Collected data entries
════════════════════
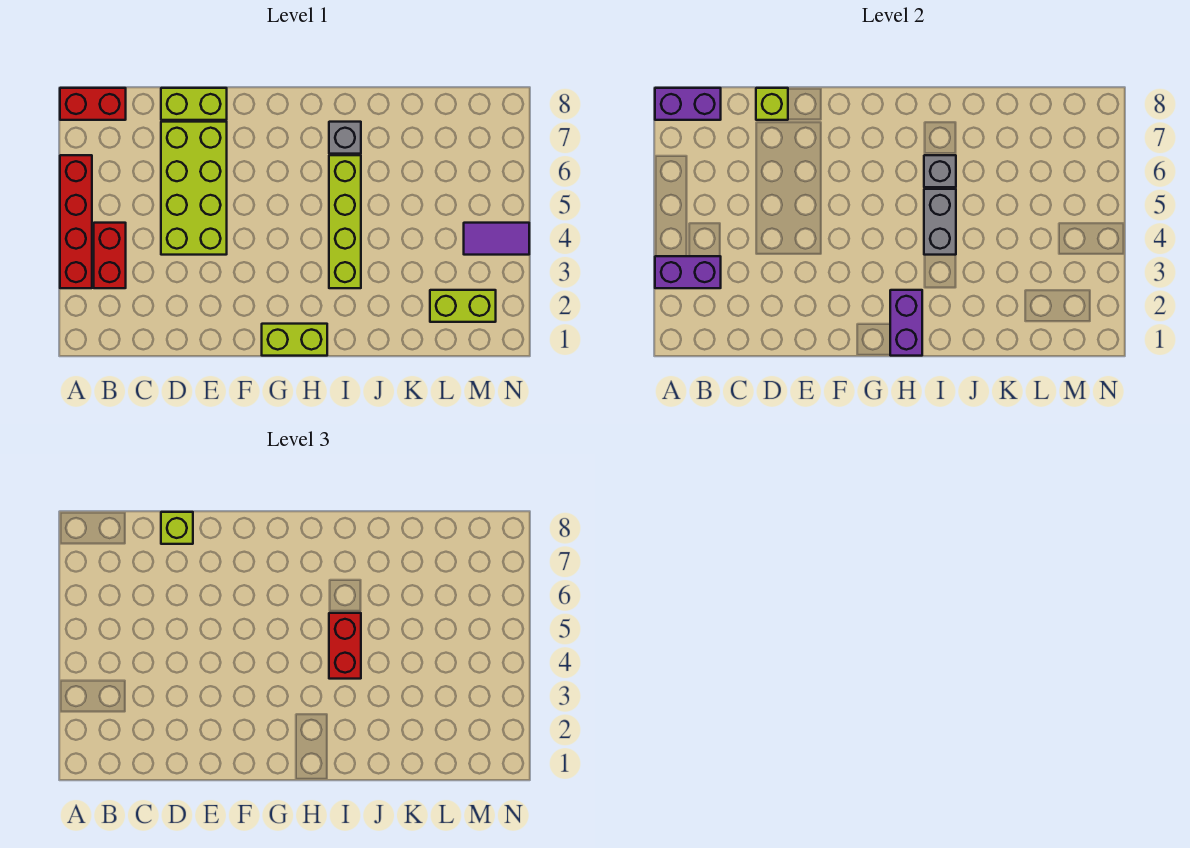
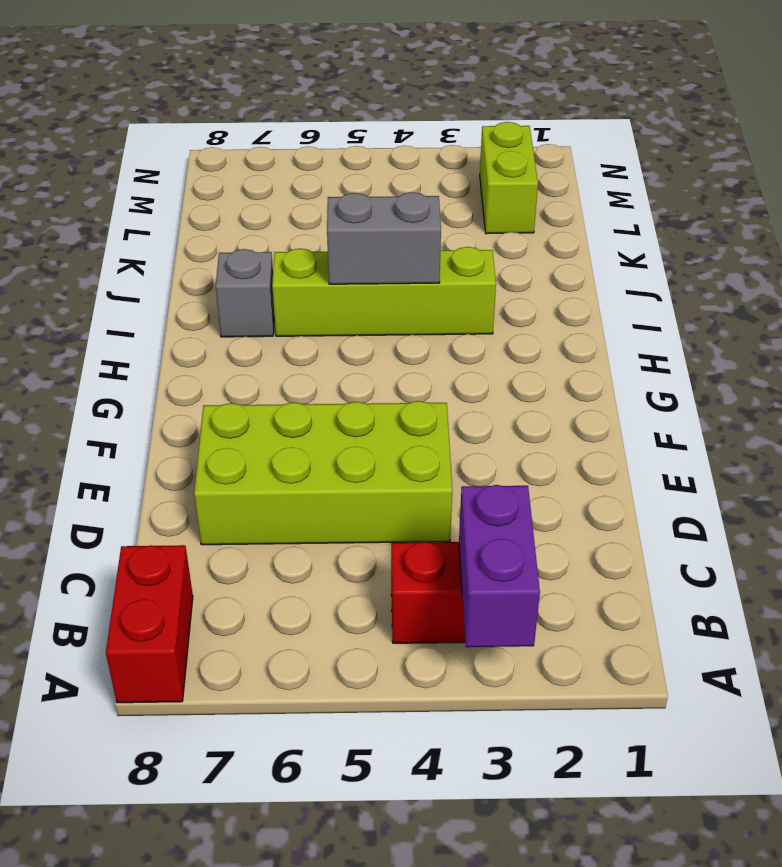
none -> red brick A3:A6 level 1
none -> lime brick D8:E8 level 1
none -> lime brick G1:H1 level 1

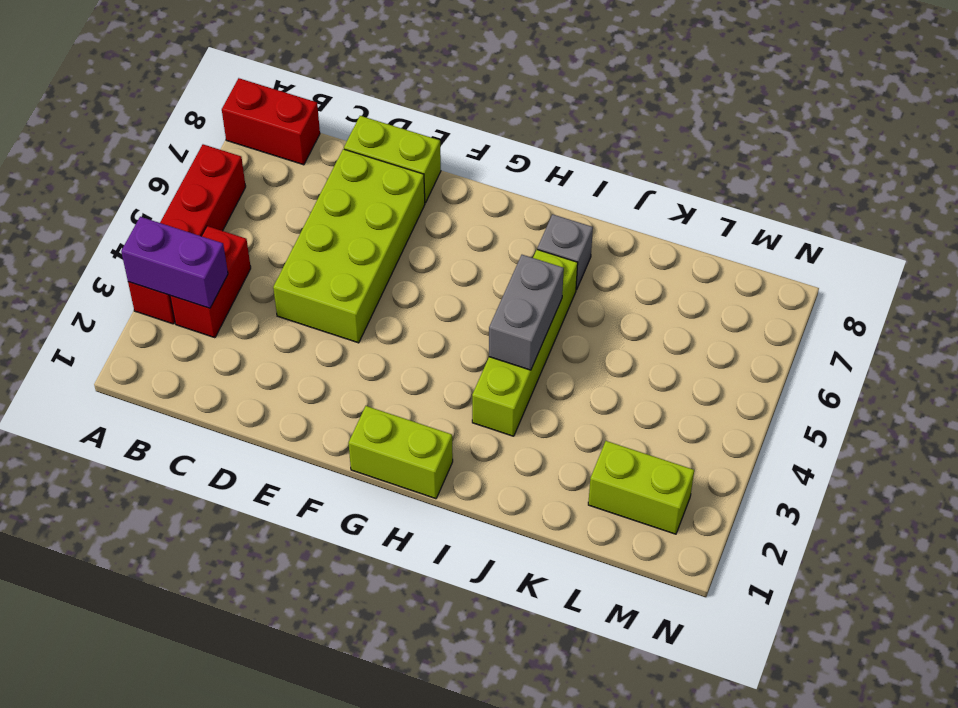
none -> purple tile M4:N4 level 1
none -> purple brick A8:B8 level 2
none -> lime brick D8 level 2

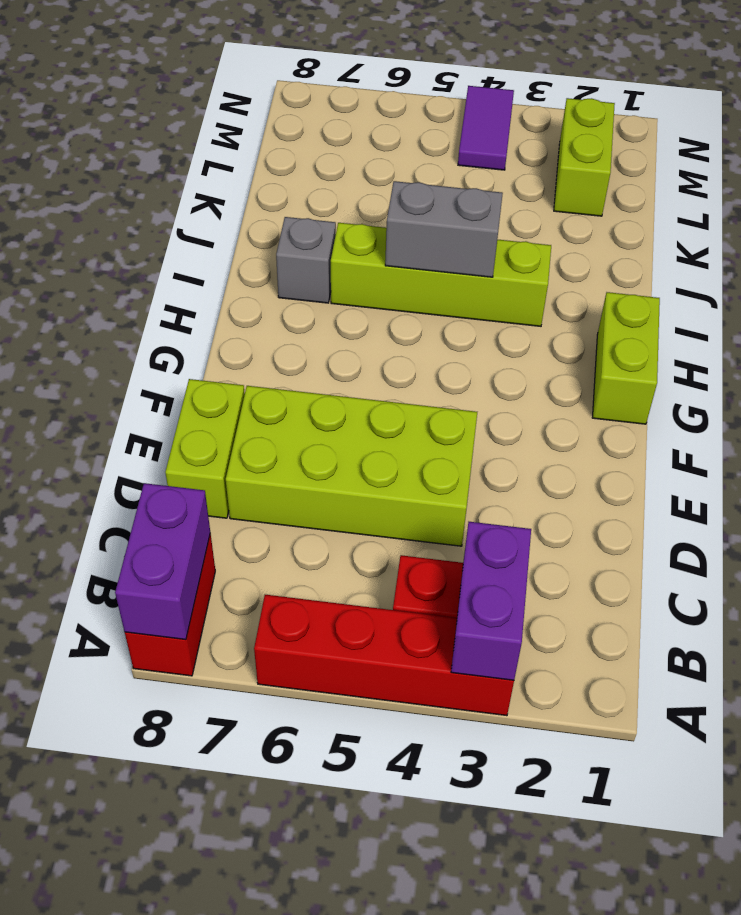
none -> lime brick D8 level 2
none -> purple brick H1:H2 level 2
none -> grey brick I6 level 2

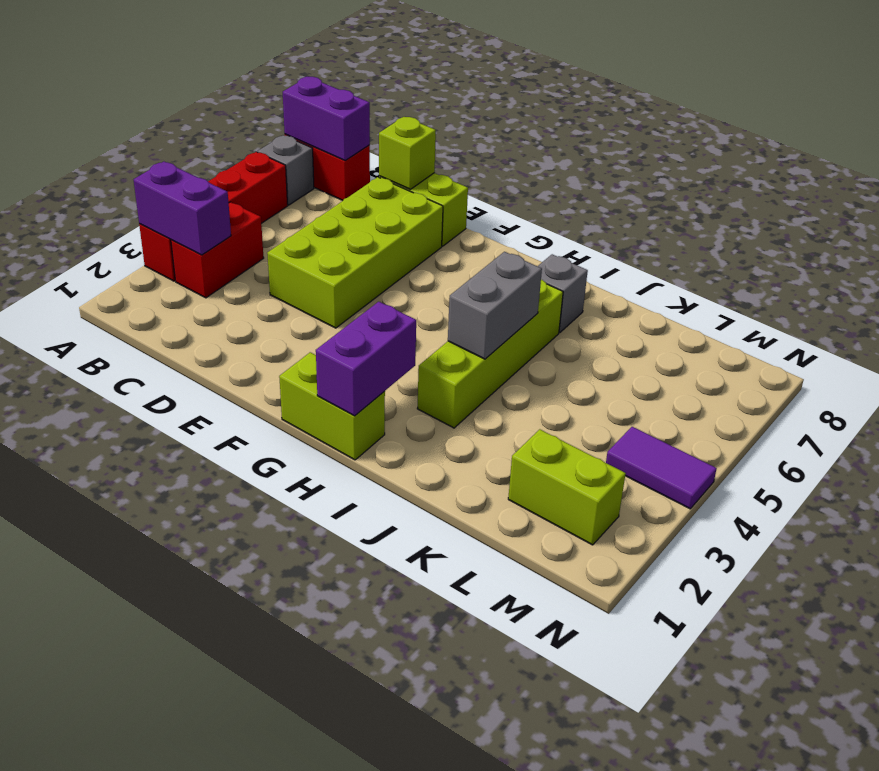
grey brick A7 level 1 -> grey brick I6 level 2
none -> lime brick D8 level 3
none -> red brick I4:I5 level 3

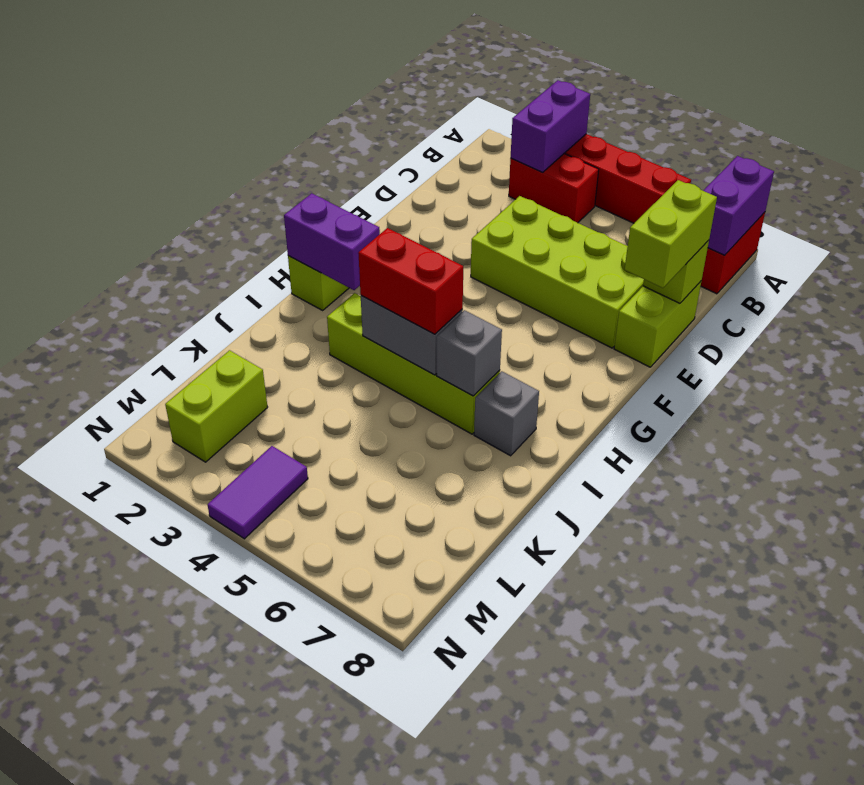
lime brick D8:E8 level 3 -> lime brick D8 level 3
════════════════════
### Goal of the exercise
Without including any pictures, repeat the records above exactly.

### Response to the exercise
none -> red brick A3:A6 level 1
none -> lime brick D8:E8 level 1
none -> lime brick G1:H1 level 1

none -> purple tile M4:N4 level 1
none -> purple brick A8:B8 level 2
none -> lime brick D8 level 2

none -> lime brick D8 level 2
none -> purple brick H1:H2 level 2
none -> grey brick I6 level 2

grey brick A7 level 1 -> grey brick I6 level 2
none -> lime brick D8 level 3
none -> red brick I4:I5 level 3

lime brick D8:E8 level 3 -> lime brick D8 level 3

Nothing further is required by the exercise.